Task> If a line in the records below holds the word "right", copy it.

Material provided>
###
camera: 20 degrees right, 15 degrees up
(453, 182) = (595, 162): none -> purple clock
###
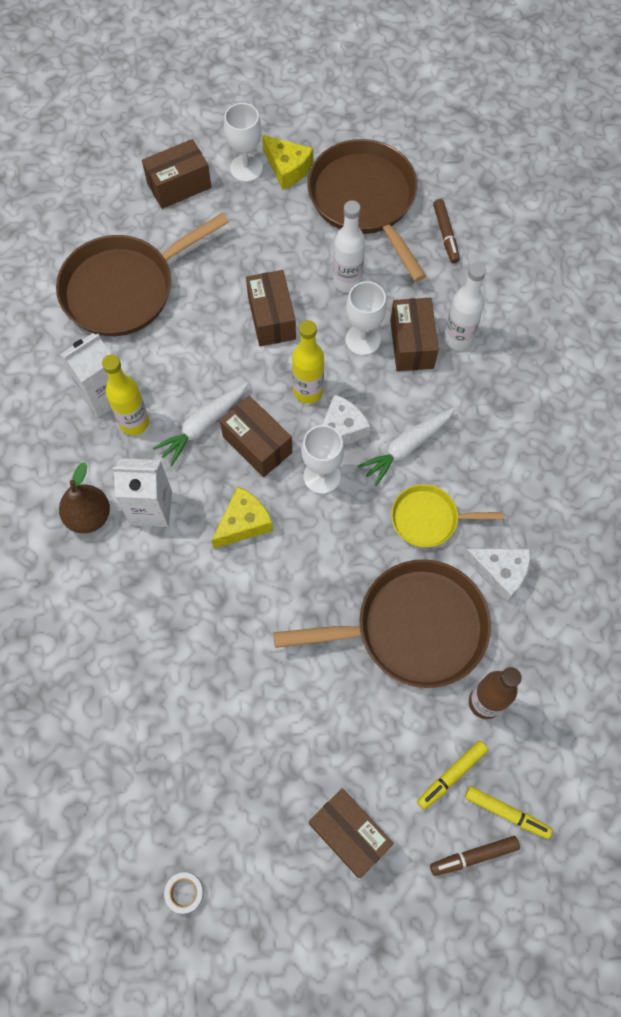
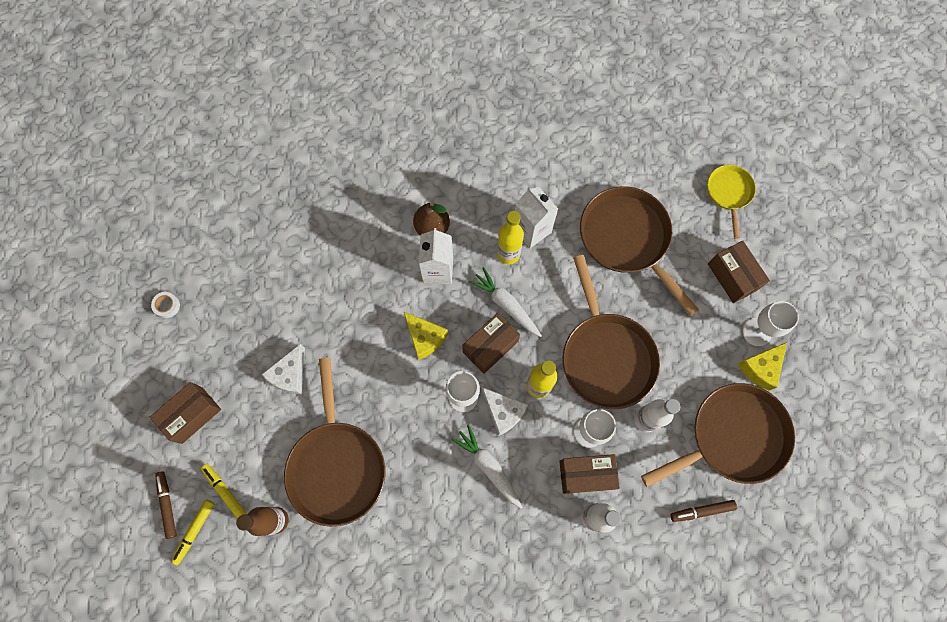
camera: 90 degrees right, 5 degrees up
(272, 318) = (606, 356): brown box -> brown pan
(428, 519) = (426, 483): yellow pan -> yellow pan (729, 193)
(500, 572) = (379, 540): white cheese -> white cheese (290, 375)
###
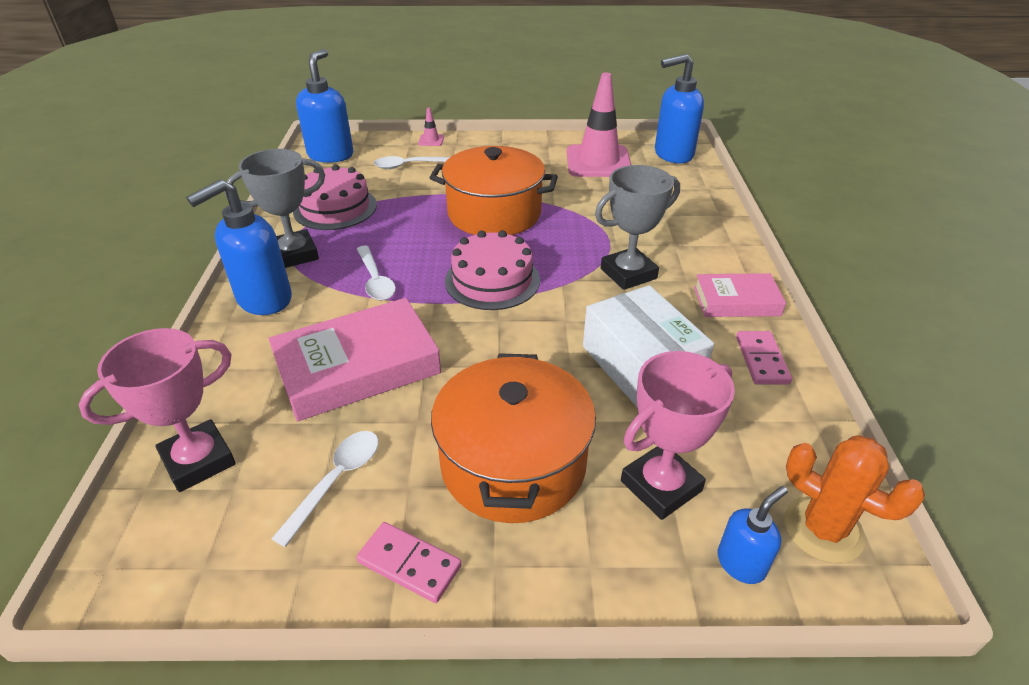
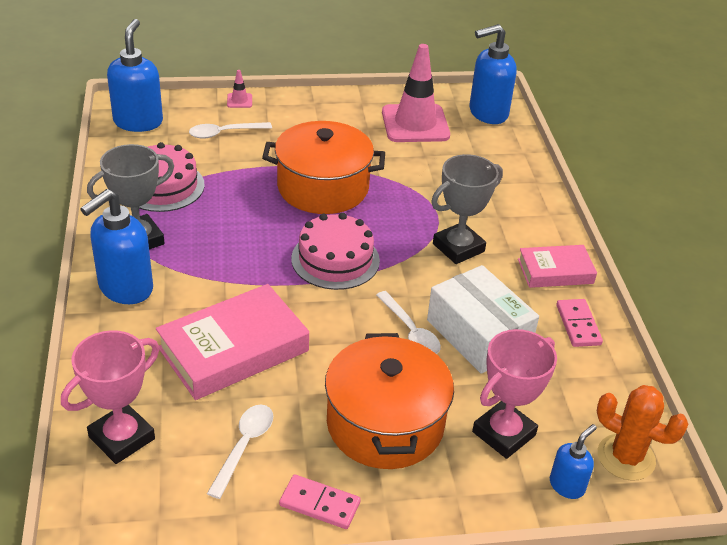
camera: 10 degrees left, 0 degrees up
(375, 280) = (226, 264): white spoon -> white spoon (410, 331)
###
Answer box>
camera: 20 degrees right, 15 degrees up
camera: 90 degrees right, 5 degrees up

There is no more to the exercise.